-- DATA TO EXAMINE --
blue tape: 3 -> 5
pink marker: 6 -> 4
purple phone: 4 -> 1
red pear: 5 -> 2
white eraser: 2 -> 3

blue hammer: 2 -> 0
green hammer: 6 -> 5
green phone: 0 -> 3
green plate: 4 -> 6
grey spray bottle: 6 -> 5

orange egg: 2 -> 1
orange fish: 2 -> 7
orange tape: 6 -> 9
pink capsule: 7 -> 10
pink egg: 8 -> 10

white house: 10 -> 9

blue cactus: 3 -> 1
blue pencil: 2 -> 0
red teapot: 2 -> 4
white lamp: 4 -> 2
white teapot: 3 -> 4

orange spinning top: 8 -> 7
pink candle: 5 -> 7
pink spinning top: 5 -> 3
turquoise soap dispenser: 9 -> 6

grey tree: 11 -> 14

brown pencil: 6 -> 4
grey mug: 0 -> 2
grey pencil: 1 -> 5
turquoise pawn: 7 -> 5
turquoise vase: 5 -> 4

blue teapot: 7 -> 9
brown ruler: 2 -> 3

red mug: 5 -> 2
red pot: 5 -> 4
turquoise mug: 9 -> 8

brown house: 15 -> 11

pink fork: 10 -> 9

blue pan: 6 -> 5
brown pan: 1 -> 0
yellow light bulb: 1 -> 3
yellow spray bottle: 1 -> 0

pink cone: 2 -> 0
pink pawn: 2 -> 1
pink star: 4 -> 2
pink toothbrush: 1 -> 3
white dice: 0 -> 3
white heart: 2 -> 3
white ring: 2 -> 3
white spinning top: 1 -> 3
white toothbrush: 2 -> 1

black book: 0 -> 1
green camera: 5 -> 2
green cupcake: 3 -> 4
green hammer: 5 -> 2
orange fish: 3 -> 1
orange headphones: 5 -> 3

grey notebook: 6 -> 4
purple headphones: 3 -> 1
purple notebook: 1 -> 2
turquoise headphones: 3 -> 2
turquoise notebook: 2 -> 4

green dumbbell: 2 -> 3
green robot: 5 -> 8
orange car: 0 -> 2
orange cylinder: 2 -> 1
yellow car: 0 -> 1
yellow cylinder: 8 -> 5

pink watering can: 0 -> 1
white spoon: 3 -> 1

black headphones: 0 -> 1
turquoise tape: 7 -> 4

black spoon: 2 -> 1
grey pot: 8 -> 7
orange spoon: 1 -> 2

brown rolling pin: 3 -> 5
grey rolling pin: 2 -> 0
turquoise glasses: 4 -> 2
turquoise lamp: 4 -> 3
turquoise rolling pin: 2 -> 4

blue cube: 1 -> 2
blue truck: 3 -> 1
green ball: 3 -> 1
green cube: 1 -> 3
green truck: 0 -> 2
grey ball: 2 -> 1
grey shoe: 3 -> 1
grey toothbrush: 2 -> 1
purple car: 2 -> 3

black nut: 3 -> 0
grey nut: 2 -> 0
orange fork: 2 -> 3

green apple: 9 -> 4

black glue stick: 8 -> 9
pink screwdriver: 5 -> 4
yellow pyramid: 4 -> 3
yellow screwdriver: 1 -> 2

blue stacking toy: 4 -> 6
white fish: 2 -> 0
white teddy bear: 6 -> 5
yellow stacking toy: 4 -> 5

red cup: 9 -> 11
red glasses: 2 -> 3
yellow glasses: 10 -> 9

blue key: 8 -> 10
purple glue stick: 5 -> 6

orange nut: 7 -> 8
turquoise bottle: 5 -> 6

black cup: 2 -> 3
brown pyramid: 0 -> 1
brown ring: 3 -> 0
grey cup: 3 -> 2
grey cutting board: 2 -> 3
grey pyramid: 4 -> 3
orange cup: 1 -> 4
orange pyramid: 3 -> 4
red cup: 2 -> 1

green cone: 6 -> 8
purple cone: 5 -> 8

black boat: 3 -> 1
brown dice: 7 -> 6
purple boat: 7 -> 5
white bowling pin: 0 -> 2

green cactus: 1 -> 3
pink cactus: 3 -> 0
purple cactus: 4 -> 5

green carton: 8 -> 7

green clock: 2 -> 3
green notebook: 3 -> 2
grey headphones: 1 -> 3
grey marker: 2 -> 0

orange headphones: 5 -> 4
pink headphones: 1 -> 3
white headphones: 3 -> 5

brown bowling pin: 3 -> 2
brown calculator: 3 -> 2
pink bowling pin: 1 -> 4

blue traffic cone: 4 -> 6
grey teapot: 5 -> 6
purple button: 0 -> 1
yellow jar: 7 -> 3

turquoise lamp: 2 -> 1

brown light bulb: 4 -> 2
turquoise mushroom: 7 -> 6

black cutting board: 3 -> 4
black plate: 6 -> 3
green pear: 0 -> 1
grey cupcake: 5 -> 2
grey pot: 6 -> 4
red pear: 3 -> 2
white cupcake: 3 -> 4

-- WHAT IS BEING ASKED --
Look through the material above and pick out each line holding the word "spinning".

-- WRITTEN SOLUTION --
orange spinning top: 8 -> 7
pink spinning top: 5 -> 3
white spinning top: 1 -> 3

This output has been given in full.